[Data items]
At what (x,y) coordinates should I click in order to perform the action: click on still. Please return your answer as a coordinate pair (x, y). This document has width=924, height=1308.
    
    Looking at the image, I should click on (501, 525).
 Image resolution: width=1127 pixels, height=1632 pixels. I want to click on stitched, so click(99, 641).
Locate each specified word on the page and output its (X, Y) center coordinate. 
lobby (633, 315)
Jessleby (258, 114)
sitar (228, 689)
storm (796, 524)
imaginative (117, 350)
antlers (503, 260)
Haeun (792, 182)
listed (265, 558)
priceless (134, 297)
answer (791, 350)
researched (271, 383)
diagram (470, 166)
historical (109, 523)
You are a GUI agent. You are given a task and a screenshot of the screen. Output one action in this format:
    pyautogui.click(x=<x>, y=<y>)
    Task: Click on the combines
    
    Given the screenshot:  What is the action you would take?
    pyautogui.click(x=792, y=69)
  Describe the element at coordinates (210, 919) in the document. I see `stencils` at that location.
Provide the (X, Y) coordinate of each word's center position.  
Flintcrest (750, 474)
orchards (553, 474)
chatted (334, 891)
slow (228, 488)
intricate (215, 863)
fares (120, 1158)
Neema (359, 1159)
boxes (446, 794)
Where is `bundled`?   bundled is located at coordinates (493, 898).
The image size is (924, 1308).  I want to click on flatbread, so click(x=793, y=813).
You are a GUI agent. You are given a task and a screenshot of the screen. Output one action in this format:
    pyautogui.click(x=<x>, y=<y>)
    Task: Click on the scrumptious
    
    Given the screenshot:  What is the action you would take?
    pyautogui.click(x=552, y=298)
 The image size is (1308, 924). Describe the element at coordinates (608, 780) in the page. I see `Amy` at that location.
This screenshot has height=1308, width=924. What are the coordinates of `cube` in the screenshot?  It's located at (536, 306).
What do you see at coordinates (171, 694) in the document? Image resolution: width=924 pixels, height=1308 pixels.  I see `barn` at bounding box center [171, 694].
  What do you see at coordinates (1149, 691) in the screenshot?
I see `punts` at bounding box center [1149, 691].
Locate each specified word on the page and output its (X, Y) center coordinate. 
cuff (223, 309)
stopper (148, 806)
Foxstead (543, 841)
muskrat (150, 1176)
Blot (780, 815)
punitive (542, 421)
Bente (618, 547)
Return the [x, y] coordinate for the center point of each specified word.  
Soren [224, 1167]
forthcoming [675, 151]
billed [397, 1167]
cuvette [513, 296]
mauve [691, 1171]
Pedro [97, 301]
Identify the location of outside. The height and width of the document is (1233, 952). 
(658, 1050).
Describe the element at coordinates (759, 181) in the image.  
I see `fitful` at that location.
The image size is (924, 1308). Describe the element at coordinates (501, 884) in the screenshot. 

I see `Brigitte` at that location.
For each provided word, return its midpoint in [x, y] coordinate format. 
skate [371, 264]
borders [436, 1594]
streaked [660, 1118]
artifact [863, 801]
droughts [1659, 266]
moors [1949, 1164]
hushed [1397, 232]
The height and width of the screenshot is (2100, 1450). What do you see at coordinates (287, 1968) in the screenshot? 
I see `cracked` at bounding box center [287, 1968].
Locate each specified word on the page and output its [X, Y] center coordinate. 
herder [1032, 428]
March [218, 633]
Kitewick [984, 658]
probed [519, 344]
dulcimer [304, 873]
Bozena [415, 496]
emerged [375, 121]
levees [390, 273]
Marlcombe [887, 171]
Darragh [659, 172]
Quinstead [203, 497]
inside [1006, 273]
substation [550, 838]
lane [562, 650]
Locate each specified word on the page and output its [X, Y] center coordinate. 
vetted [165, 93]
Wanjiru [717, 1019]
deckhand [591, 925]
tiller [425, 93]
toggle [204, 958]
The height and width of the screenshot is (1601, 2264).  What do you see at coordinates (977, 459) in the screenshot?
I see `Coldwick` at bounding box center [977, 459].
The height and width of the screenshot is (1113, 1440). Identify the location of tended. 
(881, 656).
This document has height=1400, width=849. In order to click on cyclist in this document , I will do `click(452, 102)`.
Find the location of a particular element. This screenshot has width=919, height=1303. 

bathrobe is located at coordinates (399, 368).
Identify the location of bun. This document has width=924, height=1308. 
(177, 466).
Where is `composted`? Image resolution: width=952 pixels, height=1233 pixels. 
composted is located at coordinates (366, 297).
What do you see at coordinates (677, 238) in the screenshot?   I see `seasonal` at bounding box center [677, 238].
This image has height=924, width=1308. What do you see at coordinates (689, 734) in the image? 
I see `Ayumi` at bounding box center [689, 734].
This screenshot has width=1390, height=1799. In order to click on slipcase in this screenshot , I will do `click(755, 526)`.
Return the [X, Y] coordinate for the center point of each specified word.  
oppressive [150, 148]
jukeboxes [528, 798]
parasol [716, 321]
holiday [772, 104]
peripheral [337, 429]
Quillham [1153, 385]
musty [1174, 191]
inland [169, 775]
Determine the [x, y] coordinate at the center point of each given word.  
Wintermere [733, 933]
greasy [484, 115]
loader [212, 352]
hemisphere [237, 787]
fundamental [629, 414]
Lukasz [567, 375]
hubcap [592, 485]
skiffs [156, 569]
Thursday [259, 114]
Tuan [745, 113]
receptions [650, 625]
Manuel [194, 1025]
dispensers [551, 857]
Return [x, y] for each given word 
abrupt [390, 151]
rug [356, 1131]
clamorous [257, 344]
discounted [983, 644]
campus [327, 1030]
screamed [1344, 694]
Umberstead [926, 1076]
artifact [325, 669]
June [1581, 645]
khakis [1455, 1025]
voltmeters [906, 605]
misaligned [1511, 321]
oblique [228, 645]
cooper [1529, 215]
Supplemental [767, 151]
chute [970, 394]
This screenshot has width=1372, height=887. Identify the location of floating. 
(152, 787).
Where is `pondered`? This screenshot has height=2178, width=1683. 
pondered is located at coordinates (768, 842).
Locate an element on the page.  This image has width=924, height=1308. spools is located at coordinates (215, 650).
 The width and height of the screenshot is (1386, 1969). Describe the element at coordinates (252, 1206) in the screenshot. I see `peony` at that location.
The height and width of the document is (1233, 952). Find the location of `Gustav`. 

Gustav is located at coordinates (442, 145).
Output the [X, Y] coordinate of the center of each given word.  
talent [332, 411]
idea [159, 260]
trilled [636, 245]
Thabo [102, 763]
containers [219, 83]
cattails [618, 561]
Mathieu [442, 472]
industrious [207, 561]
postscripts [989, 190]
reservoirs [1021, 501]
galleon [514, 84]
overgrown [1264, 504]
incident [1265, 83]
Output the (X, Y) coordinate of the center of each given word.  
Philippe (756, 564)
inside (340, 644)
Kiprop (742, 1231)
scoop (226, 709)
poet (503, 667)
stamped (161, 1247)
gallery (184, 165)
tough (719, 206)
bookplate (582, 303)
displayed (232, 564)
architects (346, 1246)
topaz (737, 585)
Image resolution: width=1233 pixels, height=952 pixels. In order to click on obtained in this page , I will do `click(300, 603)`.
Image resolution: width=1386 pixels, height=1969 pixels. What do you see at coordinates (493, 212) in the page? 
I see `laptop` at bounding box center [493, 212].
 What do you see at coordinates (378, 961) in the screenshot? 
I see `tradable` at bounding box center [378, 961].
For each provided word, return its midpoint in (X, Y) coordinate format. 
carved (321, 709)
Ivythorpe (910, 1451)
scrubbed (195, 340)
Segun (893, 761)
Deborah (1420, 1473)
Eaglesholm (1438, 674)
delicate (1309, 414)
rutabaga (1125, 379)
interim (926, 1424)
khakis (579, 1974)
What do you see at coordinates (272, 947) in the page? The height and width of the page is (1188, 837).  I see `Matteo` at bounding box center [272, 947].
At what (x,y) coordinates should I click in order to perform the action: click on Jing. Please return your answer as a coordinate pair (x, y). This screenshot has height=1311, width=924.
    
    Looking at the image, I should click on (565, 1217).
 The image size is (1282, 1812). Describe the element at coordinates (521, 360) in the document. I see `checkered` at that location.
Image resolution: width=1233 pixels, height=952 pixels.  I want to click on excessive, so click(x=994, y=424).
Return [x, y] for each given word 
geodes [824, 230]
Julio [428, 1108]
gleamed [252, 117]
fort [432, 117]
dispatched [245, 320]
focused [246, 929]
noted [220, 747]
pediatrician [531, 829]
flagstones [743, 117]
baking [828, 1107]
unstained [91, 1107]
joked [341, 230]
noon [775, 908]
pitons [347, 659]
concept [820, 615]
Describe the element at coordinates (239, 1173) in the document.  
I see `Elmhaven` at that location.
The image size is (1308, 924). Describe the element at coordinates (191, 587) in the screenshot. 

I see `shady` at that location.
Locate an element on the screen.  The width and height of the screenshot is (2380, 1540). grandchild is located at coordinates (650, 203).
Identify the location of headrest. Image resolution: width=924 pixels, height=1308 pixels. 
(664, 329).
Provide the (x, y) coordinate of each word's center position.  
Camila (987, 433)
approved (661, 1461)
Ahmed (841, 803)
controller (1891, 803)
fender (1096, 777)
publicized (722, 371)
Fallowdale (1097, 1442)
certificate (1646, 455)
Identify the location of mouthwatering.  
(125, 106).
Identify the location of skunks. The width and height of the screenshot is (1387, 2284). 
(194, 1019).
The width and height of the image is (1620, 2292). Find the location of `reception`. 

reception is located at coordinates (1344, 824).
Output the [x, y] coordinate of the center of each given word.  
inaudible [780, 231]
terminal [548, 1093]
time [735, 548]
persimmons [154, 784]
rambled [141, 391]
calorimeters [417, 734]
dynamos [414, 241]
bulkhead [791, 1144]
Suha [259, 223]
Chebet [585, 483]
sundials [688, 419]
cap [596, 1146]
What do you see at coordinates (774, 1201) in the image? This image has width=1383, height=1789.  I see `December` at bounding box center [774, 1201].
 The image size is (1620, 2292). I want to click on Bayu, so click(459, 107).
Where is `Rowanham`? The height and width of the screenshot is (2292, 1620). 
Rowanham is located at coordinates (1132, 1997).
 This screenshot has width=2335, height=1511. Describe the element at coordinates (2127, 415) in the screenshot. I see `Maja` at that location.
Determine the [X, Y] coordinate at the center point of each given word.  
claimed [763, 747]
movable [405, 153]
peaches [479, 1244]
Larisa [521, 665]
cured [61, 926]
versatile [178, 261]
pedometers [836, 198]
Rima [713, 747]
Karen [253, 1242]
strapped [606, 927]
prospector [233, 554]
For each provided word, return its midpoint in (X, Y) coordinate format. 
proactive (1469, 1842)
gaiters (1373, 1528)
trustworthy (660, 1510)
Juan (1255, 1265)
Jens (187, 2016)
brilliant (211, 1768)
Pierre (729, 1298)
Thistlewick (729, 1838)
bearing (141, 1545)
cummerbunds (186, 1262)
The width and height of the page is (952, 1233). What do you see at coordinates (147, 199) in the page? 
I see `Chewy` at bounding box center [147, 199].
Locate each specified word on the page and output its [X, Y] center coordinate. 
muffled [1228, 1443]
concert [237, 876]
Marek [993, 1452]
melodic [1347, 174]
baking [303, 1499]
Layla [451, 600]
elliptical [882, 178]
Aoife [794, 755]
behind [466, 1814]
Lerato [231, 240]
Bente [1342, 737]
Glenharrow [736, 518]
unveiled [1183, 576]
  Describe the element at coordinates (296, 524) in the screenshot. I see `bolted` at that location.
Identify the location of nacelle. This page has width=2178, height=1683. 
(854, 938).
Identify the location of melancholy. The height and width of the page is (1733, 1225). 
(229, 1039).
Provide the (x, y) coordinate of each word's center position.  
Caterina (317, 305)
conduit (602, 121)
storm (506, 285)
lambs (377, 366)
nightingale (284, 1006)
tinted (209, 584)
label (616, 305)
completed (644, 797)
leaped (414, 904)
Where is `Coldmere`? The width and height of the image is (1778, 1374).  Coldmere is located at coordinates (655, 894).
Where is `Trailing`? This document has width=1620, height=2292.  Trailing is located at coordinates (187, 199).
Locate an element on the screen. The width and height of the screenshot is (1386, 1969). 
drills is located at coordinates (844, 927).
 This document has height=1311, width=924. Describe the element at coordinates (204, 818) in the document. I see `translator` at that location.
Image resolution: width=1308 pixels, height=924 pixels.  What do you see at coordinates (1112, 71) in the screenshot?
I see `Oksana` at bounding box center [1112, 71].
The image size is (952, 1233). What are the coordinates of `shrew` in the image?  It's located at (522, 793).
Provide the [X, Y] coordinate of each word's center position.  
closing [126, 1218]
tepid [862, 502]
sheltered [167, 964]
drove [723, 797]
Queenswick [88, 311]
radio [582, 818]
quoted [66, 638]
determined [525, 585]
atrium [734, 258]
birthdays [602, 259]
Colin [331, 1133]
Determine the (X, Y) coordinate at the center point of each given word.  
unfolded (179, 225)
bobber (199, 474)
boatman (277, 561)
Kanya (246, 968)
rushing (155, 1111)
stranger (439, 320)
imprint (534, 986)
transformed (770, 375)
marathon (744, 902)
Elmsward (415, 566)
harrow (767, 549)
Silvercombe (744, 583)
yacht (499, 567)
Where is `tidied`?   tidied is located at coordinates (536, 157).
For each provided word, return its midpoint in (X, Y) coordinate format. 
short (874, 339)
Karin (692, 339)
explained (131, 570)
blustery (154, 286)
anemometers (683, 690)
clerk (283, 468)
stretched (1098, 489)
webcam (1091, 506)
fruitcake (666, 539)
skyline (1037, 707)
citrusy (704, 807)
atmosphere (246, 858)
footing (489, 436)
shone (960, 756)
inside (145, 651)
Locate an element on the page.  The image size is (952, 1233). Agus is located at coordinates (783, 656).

### Given task
Present the listing lines from the line with "antlers (503, 260)" up to and including the line with "historical (109, 523)" as a Markdown table with the columns "Row" and "Line", skipping any blank lines.

### Written answer
| Row | Line |
|---|---|
| 1 | antlers (503, 260) |
| 2 | Haeun (792, 182) |
| 3 | listed (265, 558) |
| 4 | priceless (134, 297) |
| 5 | answer (791, 350) |
| 6 | researched (271, 383) |
| 7 | diagram (470, 166) |
| 8 | historical (109, 523) |